== Segment start ==

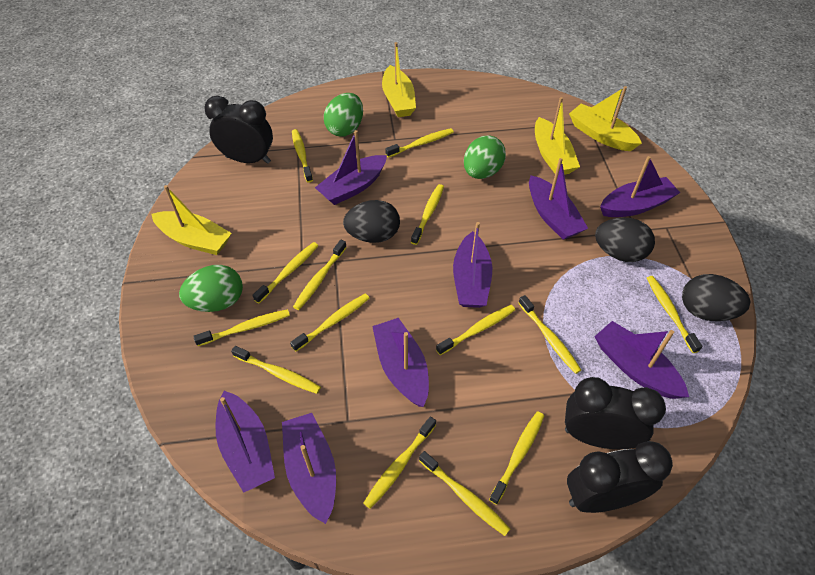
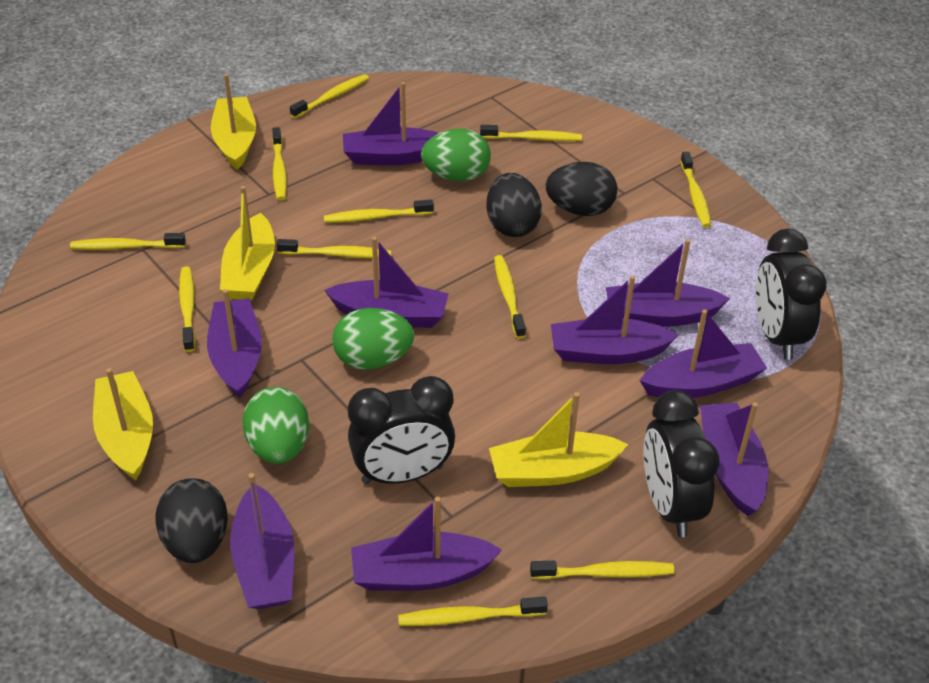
purple boat: 8 -> 9
yellow toothbrush: 14 -> 11

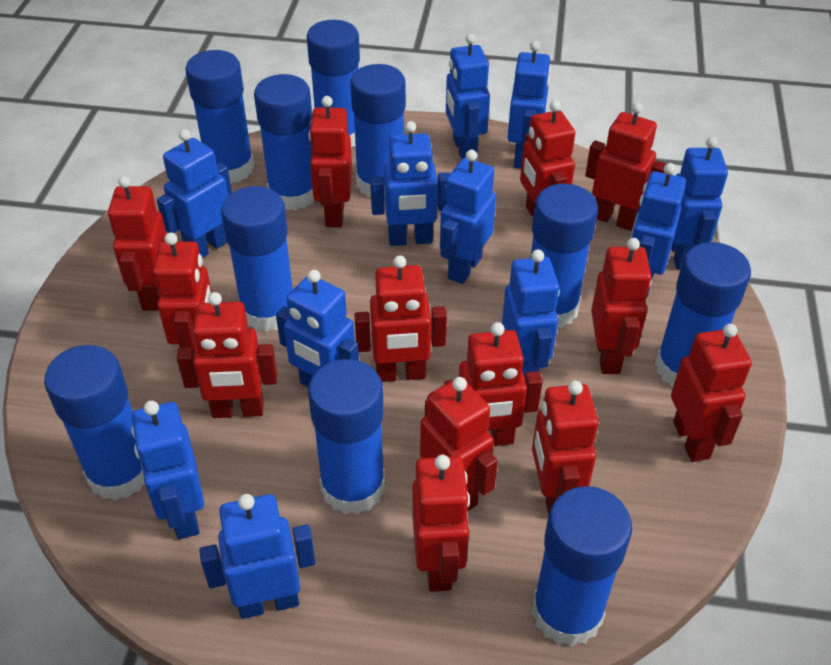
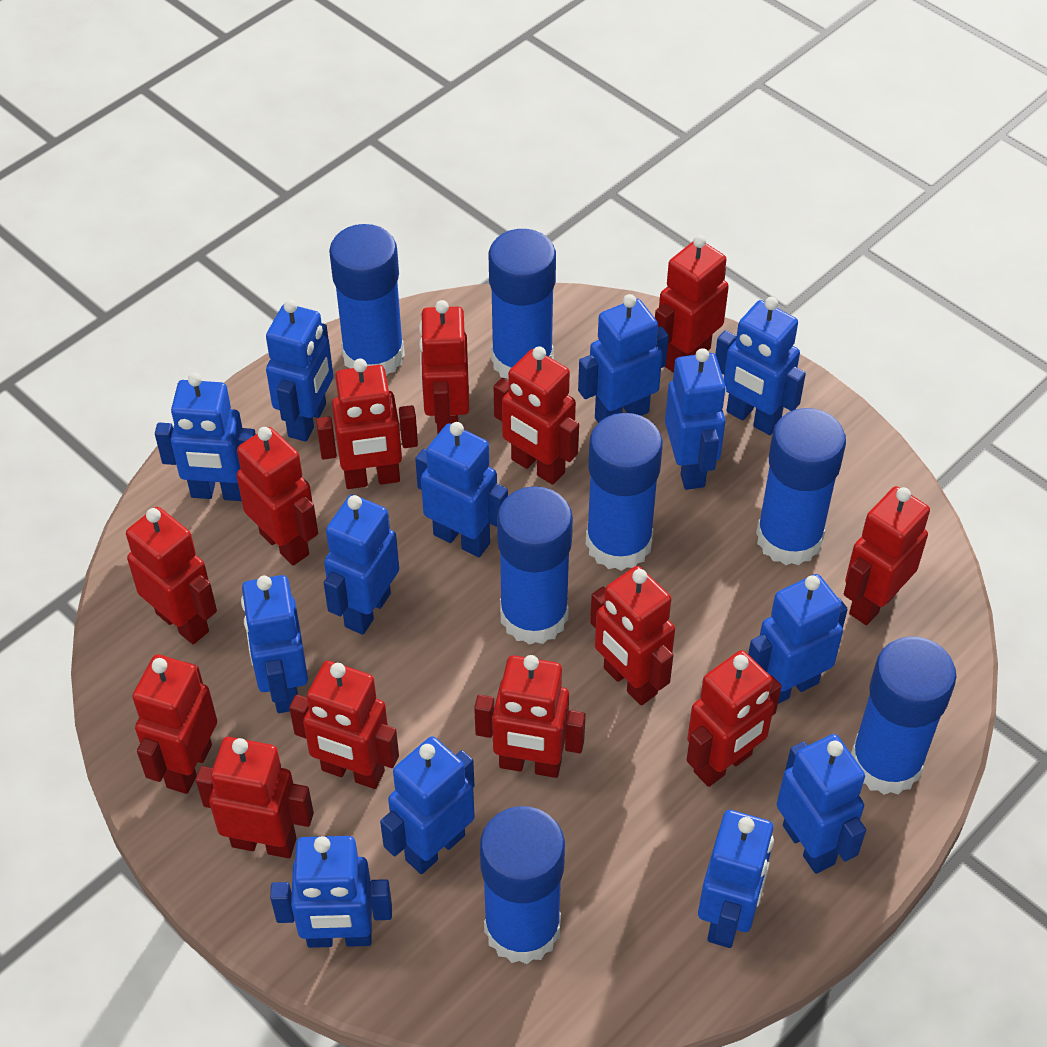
blue glue stick: 10 -> 7
blue robot: 11 -> 13

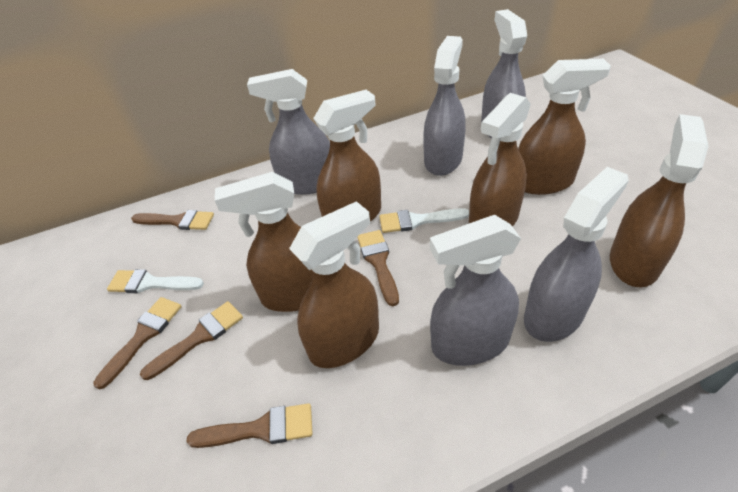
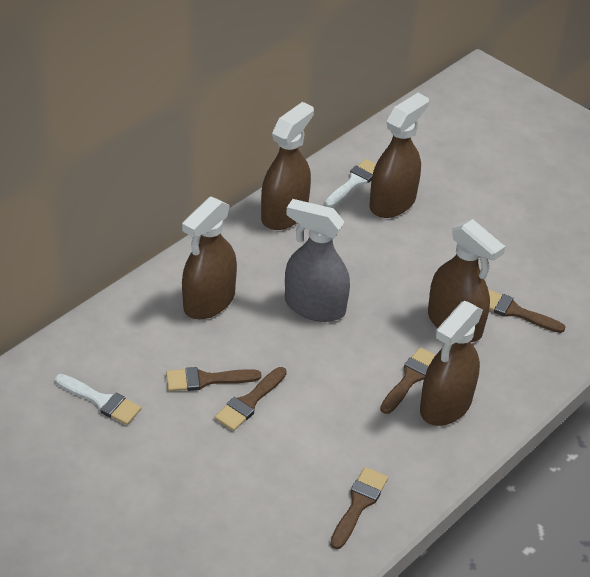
brown spray bottle: 6 -> 5
grey spray bottle: 5 -> 1

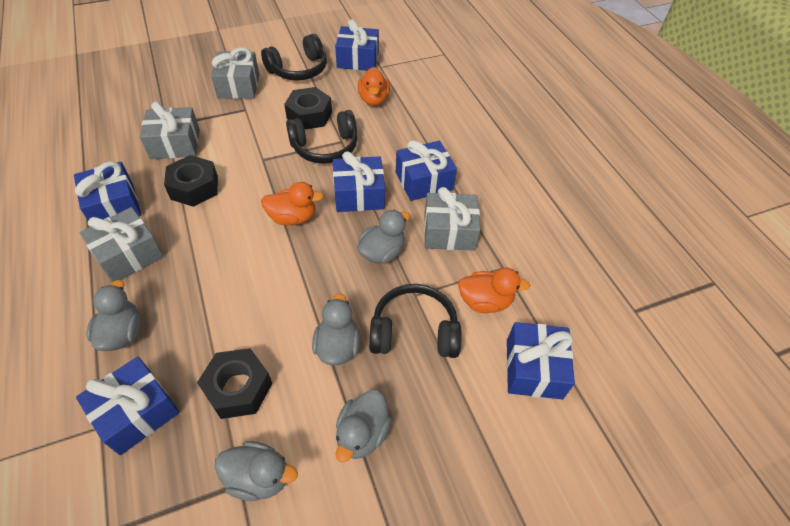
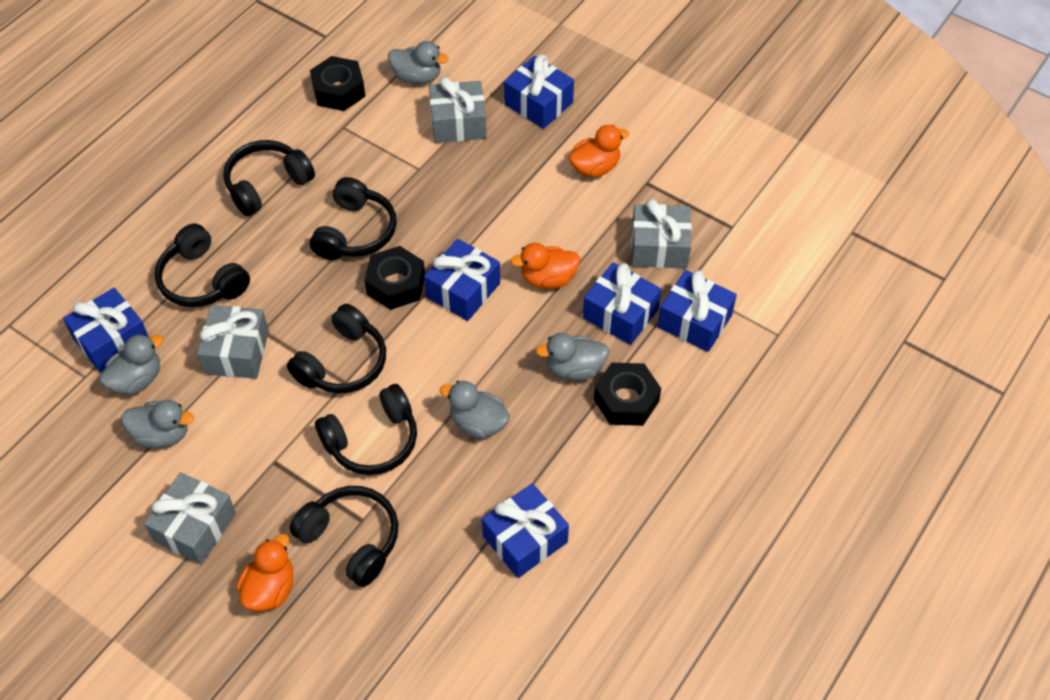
black headphones: 3 -> 6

== Segment end ==

**TASK DETAILS:**
Lines from the one containing "blue robot: 11 -> 13" through the end of the entries above, both included, are to be written out exactly; no pictures and no other lines.

**PROBLEM SOLUTION:**
blue robot: 11 -> 13

brown spray bottle: 6 -> 5
grey spray bottle: 5 -> 1

black headphones: 3 -> 6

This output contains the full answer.